-------- Records for processing

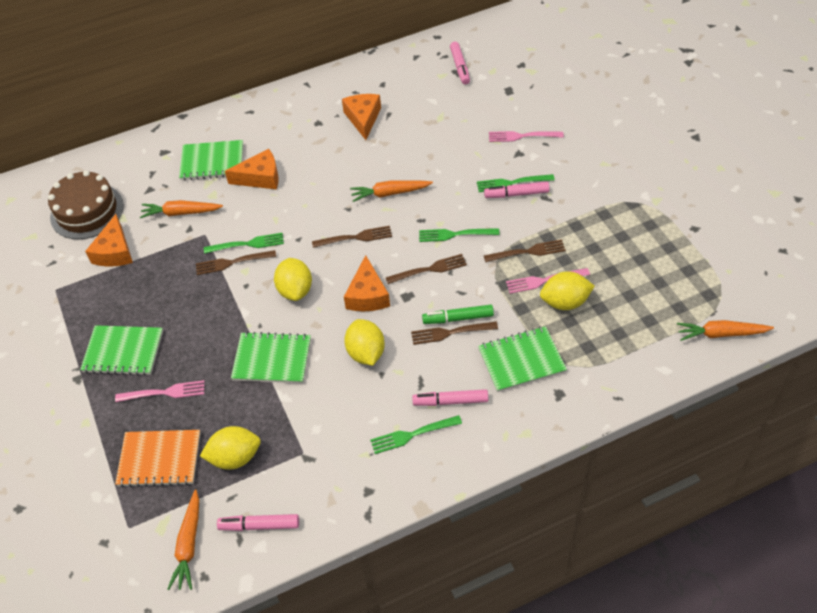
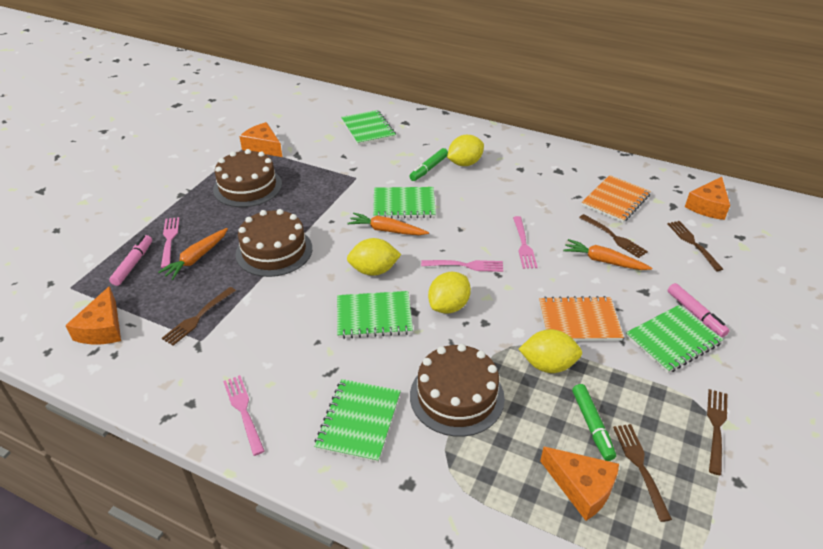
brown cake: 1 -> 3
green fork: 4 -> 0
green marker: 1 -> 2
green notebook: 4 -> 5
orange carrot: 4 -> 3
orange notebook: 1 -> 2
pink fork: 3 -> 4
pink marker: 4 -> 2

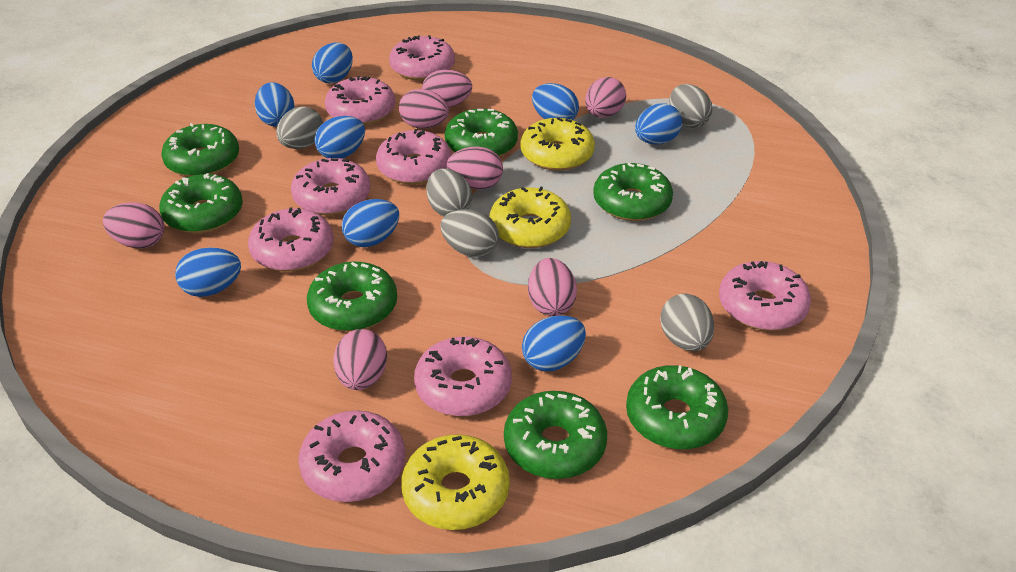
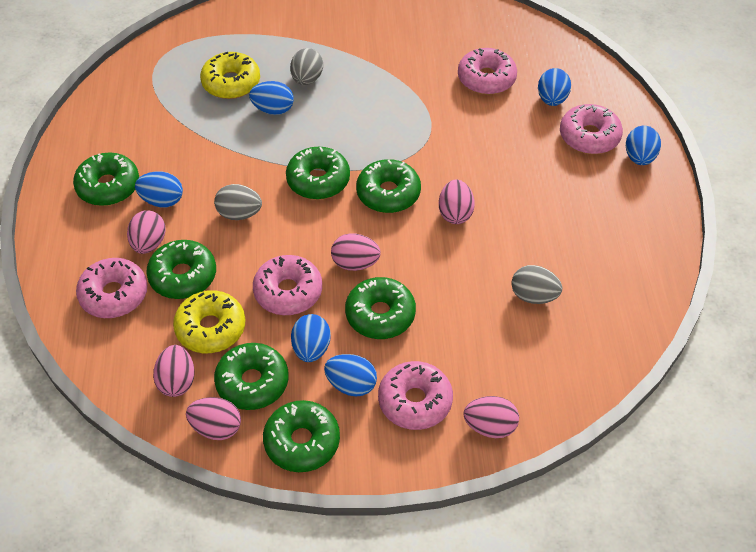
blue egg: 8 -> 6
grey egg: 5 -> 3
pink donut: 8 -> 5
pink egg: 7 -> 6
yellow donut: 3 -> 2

----------------

Check each line above for the string "notebook" and return those that contain it.

▸ **Exercise output**
green notebook: 4 -> 5
orange notebook: 1 -> 2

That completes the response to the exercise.